**WHAT YOU NEED TO DO:** Please copy out the records that follow, word for word.

**DATASET RECORDS:**
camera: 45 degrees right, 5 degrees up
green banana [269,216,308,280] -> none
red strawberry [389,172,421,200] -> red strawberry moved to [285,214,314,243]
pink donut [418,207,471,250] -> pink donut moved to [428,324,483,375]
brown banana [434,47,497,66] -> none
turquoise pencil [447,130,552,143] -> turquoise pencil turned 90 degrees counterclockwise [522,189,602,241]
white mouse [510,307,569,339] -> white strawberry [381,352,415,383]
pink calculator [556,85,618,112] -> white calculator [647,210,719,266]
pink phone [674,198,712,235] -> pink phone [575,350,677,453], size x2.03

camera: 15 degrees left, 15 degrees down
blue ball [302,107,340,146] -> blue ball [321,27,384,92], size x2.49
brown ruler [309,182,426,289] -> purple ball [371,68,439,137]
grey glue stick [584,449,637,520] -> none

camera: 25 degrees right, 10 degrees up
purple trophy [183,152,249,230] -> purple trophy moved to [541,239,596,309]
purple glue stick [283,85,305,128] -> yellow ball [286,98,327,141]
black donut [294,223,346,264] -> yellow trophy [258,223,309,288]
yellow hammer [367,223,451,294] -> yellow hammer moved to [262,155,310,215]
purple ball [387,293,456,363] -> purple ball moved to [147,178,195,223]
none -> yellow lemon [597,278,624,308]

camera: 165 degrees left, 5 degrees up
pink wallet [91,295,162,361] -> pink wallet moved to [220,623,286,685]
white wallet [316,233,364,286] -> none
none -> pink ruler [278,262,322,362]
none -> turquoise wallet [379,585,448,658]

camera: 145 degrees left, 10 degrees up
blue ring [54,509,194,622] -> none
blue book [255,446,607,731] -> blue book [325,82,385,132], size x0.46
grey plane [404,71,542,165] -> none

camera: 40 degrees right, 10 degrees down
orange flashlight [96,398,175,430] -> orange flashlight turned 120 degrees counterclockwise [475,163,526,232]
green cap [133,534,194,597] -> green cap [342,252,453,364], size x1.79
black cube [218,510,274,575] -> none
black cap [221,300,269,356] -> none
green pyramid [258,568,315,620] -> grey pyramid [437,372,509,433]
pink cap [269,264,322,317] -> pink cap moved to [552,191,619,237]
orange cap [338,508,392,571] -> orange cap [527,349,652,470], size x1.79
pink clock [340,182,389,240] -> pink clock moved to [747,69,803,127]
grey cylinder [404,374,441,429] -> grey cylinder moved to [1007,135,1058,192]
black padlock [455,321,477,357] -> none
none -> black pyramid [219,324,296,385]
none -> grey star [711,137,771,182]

**SOLUTION TO THIS EXERCISE:**
camera: 45 degrees right, 5 degrees up
green banana [269,216,308,280] -> none
red strawberry [389,172,421,200] -> red strawberry moved to [285,214,314,243]
pink donut [418,207,471,250] -> pink donut moved to [428,324,483,375]
brown banana [434,47,497,66] -> none
turquoise pencil [447,130,552,143] -> turquoise pencil turned 90 degrees counterclockwise [522,189,602,241]
white mouse [510,307,569,339] -> white strawberry [381,352,415,383]
pink calculator [556,85,618,112] -> white calculator [647,210,719,266]
pink phone [674,198,712,235] -> pink phone [575,350,677,453], size x2.03

camera: 15 degrees left, 15 degrees down
blue ball [302,107,340,146] -> blue ball [321,27,384,92], size x2.49
brown ruler [309,182,426,289] -> purple ball [371,68,439,137]
grey glue stick [584,449,637,520] -> none

camera: 25 degrees right, 10 degrees up
purple trophy [183,152,249,230] -> purple trophy moved to [541,239,596,309]
purple glue stick [283,85,305,128] -> yellow ball [286,98,327,141]
black donut [294,223,346,264] -> yellow trophy [258,223,309,288]
yellow hammer [367,223,451,294] -> yellow hammer moved to [262,155,310,215]
purple ball [387,293,456,363] -> purple ball moved to [147,178,195,223]
none -> yellow lemon [597,278,624,308]

camera: 165 degrees left, 5 degrees up
pink wallet [91,295,162,361] -> pink wallet moved to [220,623,286,685]
white wallet [316,233,364,286] -> none
none -> pink ruler [278,262,322,362]
none -> turquoise wallet [379,585,448,658]

camera: 145 degrees left, 10 degrees up
blue ring [54,509,194,622] -> none
blue book [255,446,607,731] -> blue book [325,82,385,132], size x0.46
grey plane [404,71,542,165] -> none

camera: 40 degrees right, 10 degrees down
orange flashlight [96,398,175,430] -> orange flashlight turned 120 degrees counterclockwise [475,163,526,232]
green cap [133,534,194,597] -> green cap [342,252,453,364], size x1.79
black cube [218,510,274,575] -> none
black cap [221,300,269,356] -> none
green pyramid [258,568,315,620] -> grey pyramid [437,372,509,433]
pink cap [269,264,322,317] -> pink cap moved to [552,191,619,237]
orange cap [338,508,392,571] -> orange cap [527,349,652,470], size x1.79
pink clock [340,182,389,240] -> pink clock moved to [747,69,803,127]
grey cylinder [404,374,441,429] -> grey cylinder moved to [1007,135,1058,192]
black padlock [455,321,477,357] -> none
none -> black pyramid [219,324,296,385]
none -> grey star [711,137,771,182]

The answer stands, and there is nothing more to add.